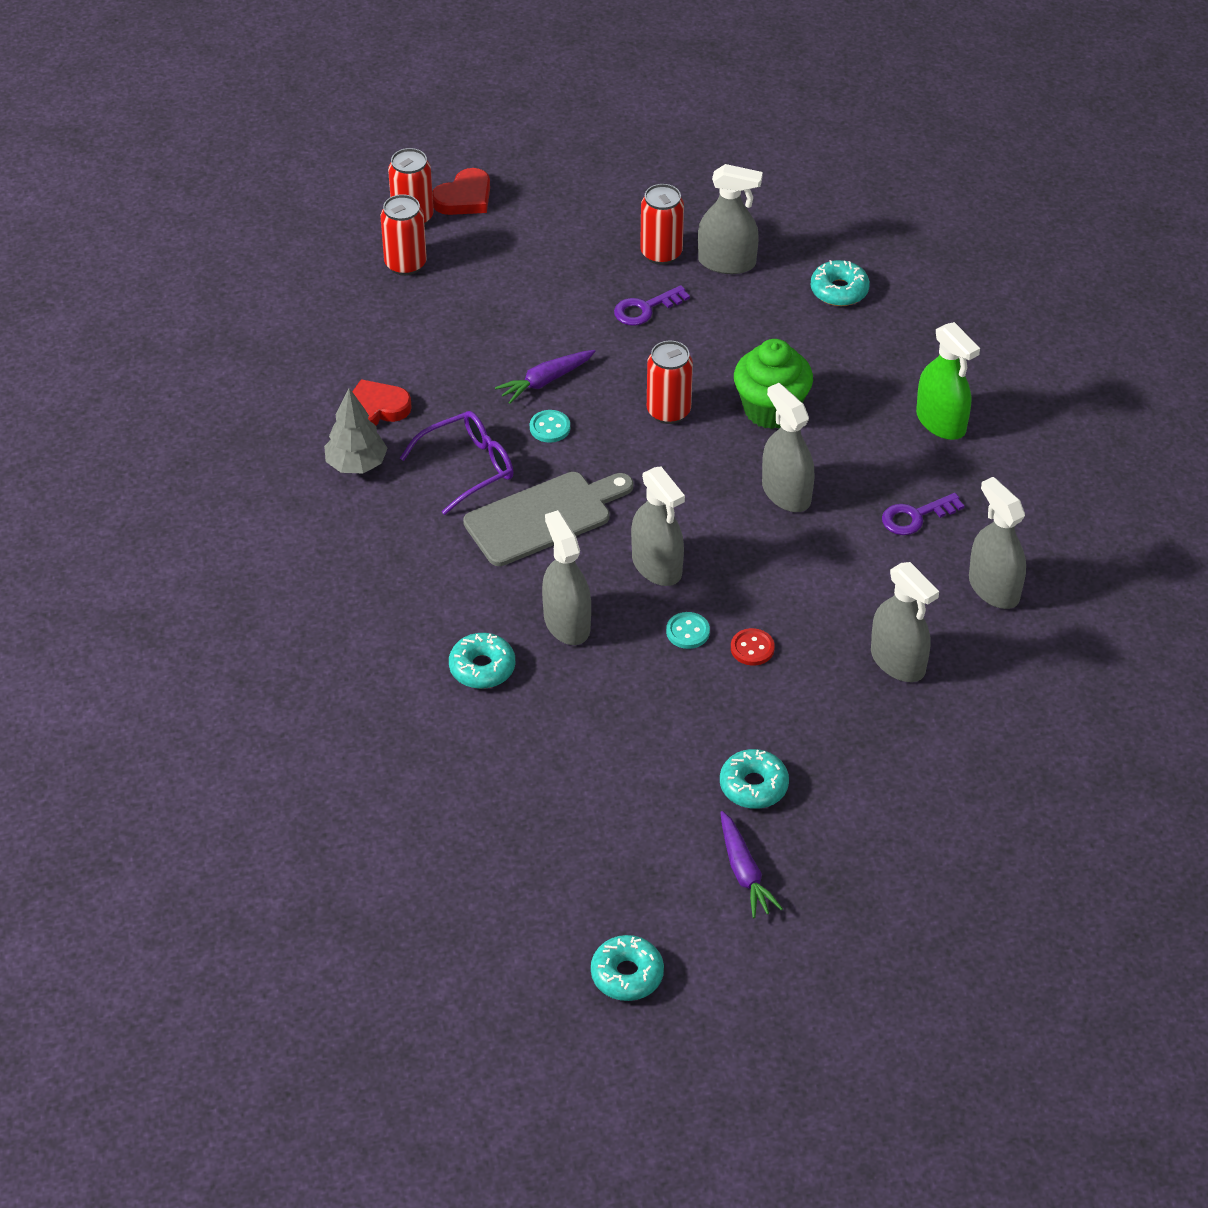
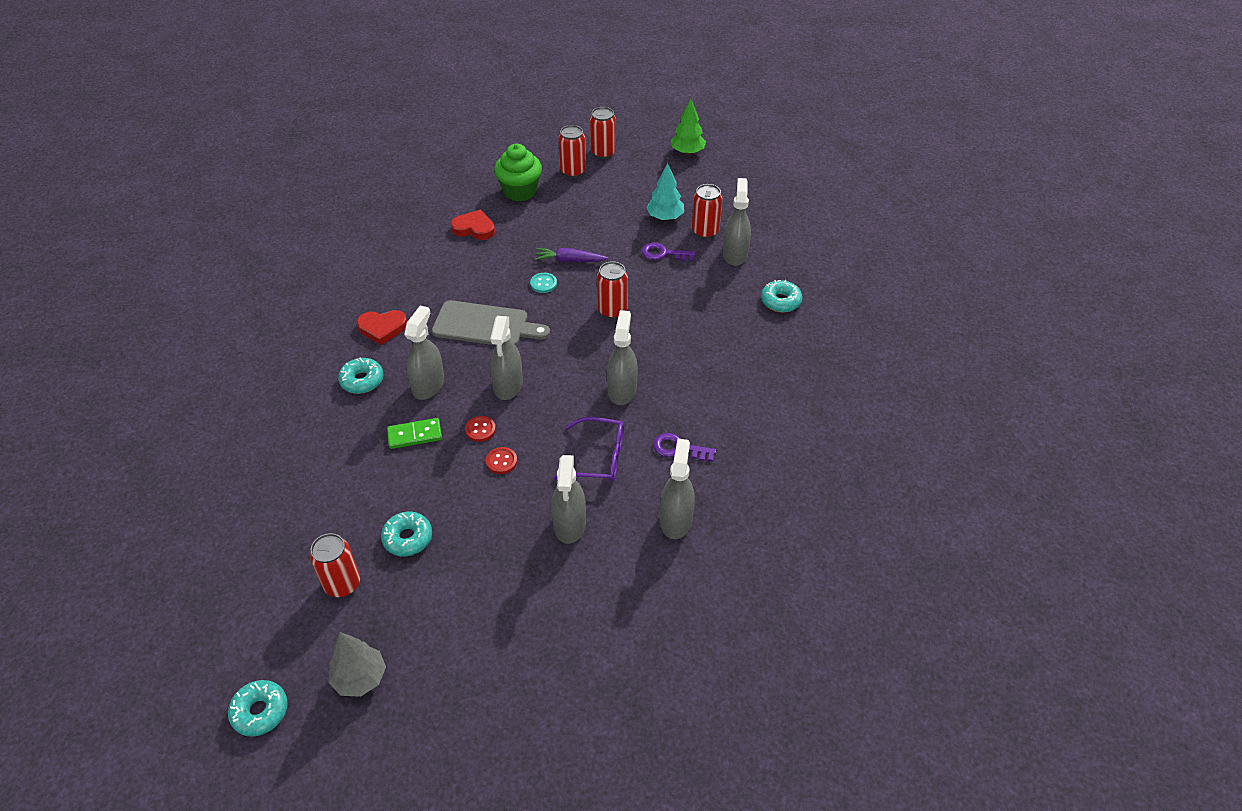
camera: 40 degrees right, 0 degrees up
(356, 465) = (434, 248): grey tree -> grey tree (360, 678)
(464, 198) = (638, 156): red heart -> red heart (382, 328)
(468, 467) = (481, 280): purple glasses -> purple glasses (599, 458)
(519, 159) = (687, 152): none -> green tree
(593, 262) = (665, 217): none -> turquoise tree
(623, 684) = (415, 435): none -> green domino
(627, 974) = (216, 595): turquoise donut -> turquoise donut (260, 711)
(687, 632) = (480, 430): turquoise button -> red button
(727, 262) = (735, 254): grey spray bottle -> grey spray bottle turned 135 degrees counterclockwise
(744, 872) = (342, 584): purple carrot -> red can
(771, 410) = (667, 341): green cupcake -> green cupcake (520, 191)
(941, 422) = (756, 405): green spray bottle -> none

> **WHAT TO PRODUCE**
Please return each line of the listing above that contains "turquoise".

> **RESULT OF THE EXERCISE**
(593, 262) = (665, 217): none -> turquoise tree
(627, 974) = (216, 595): turquoise donut -> turquoise donut (260, 711)
(687, 632) = (480, 430): turquoise button -> red button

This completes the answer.